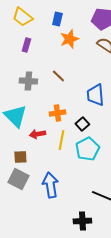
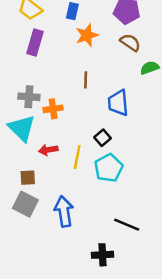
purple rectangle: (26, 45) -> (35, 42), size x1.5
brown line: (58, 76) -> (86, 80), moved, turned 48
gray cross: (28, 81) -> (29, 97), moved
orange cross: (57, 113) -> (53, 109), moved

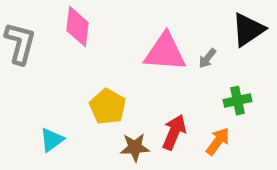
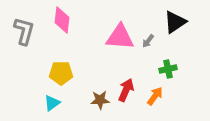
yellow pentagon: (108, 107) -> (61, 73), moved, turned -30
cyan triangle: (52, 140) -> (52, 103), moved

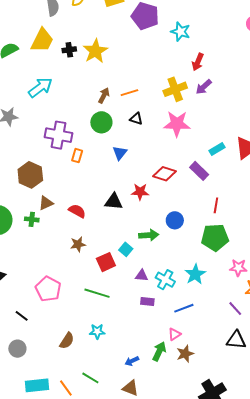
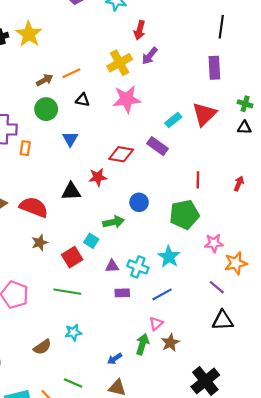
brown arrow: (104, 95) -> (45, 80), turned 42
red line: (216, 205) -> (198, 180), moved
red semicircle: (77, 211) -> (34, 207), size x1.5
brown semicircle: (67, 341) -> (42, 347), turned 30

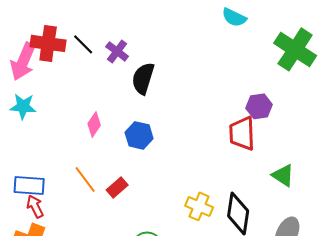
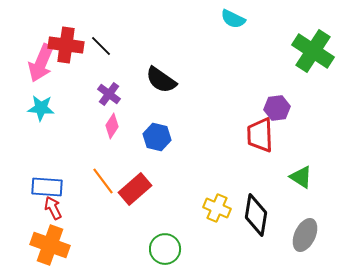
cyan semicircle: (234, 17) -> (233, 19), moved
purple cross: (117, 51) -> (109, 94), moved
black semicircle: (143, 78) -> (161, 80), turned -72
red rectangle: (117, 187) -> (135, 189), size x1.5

WHAT IS EXPECTED
Could you restate every record above word for word, dropping the pictures?

RESPONSE TO THIS TASK
purple rectangle: (26, 45) -> (35, 42), size x1.5
brown line: (58, 76) -> (86, 80), moved, turned 48
gray cross: (28, 81) -> (29, 97), moved
orange cross: (57, 113) -> (53, 109), moved

yellow pentagon: (108, 107) -> (61, 73), moved, turned -30
cyan triangle: (52, 140) -> (52, 103), moved

brown arrow: (104, 95) -> (45, 80), turned 42
red line: (216, 205) -> (198, 180), moved
red semicircle: (77, 211) -> (34, 207), size x1.5
brown semicircle: (67, 341) -> (42, 347), turned 30

cyan semicircle: (234, 17) -> (233, 19), moved
purple cross: (117, 51) -> (109, 94), moved
black semicircle: (143, 78) -> (161, 80), turned -72
red rectangle: (117, 187) -> (135, 189), size x1.5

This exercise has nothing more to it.